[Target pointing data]

§ §

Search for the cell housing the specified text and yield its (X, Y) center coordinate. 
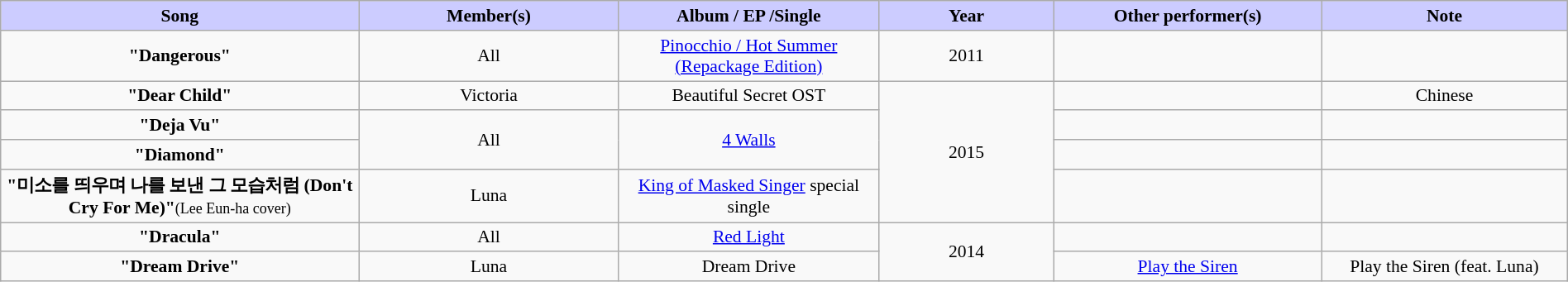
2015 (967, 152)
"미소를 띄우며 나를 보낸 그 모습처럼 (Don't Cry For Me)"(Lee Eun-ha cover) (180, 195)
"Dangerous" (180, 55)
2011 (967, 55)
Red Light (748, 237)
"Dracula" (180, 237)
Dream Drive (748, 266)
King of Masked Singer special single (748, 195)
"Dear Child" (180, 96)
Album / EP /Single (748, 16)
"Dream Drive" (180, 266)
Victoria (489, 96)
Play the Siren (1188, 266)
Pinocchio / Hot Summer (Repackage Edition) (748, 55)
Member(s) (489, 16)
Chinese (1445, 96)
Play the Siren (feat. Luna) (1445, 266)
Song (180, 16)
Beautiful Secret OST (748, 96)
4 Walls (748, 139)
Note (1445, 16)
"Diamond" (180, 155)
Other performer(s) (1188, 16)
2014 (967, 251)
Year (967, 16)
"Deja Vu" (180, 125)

§ §

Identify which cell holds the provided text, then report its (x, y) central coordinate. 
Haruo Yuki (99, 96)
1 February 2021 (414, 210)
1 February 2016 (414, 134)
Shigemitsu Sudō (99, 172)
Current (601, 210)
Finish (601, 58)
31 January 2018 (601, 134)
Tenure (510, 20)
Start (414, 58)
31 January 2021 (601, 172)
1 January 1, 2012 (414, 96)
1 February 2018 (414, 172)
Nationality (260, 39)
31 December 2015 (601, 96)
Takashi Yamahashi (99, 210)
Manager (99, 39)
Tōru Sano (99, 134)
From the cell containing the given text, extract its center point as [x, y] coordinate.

§ §

• [Stated problem] Extract from the records above the lines beginning with the one that contains "Identify which cell" and ending with the one that contains "Nationality (260, 39)", both included. Reproduce each line without any alteration.

• [Expected answer]
Identify which cell holds the provided text, then report its (x, y) central coordinate. 
Haruo Yuki (99, 96)
1 February 2021 (414, 210)
1 February 2016 (414, 134)
Shigemitsu Sudō (99, 172)
Current (601, 210)
Finish (601, 58)
31 January 2018 (601, 134)
Tenure (510, 20)
Start (414, 58)
31 January 2021 (601, 172)
1 January 1, 2012 (414, 96)
1 February 2018 (414, 172)
Nationality (260, 39)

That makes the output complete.